Top of RECORDS SUPPLIED
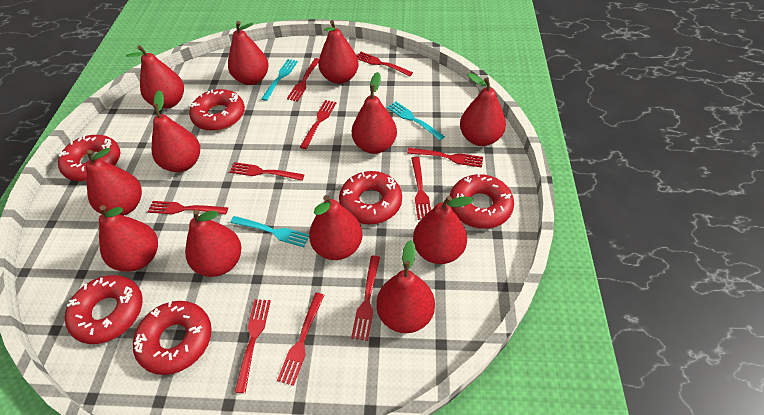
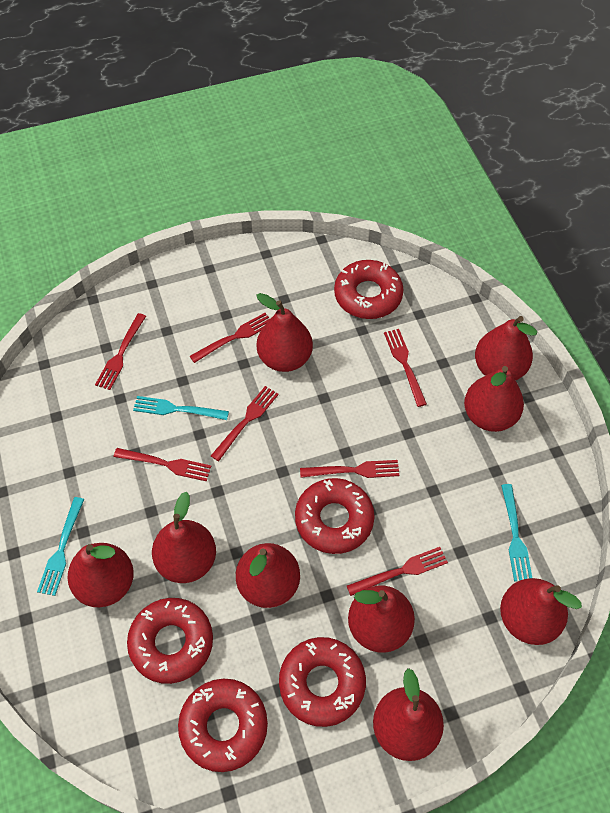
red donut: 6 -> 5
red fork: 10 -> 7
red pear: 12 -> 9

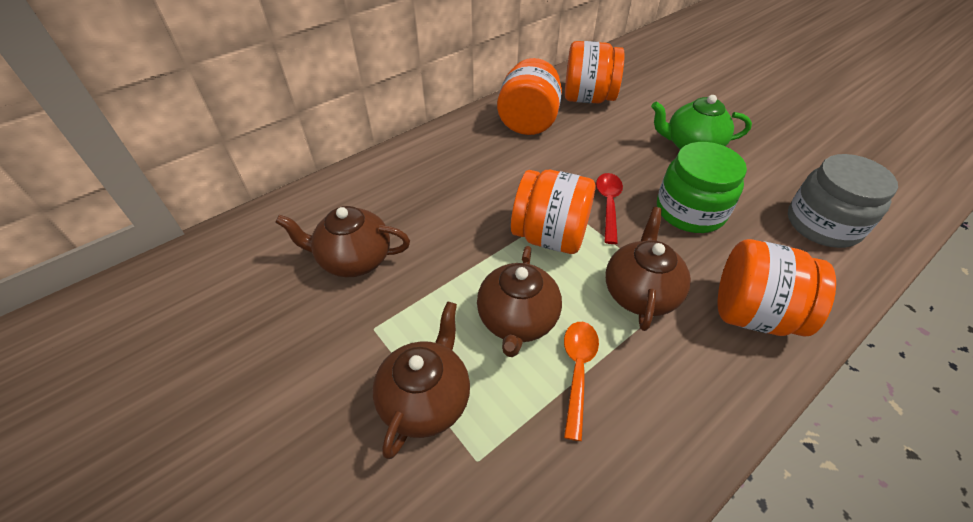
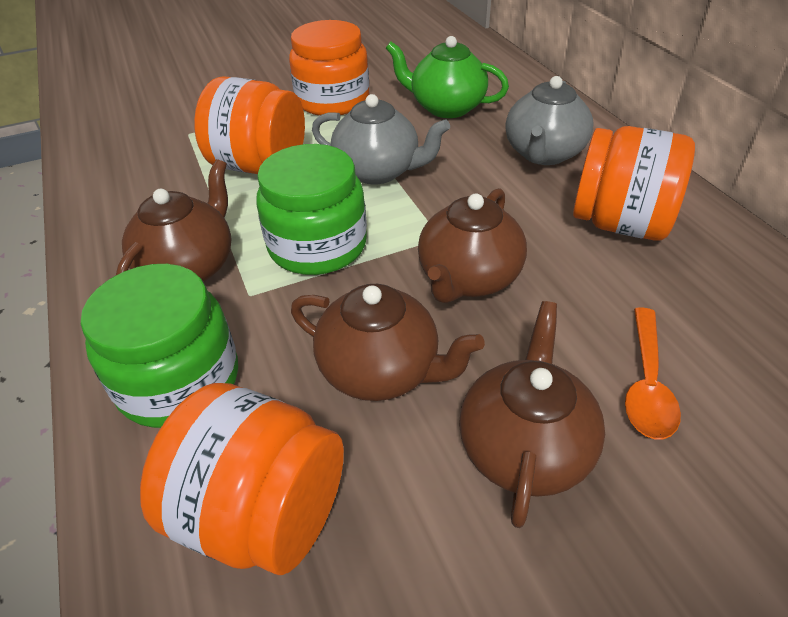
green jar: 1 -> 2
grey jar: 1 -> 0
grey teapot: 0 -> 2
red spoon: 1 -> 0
Bottom of RECORDS SUPPLIED
(EXERCISE DETAILS) Pictures are to be left out, and each line from the one that contains "red pear: 12 -> 9" through the end of the listing is to be copied exactly.

(ANSWER SECTION)
red pear: 12 -> 9

green jar: 1 -> 2
grey jar: 1 -> 0
grey teapot: 0 -> 2
red spoon: 1 -> 0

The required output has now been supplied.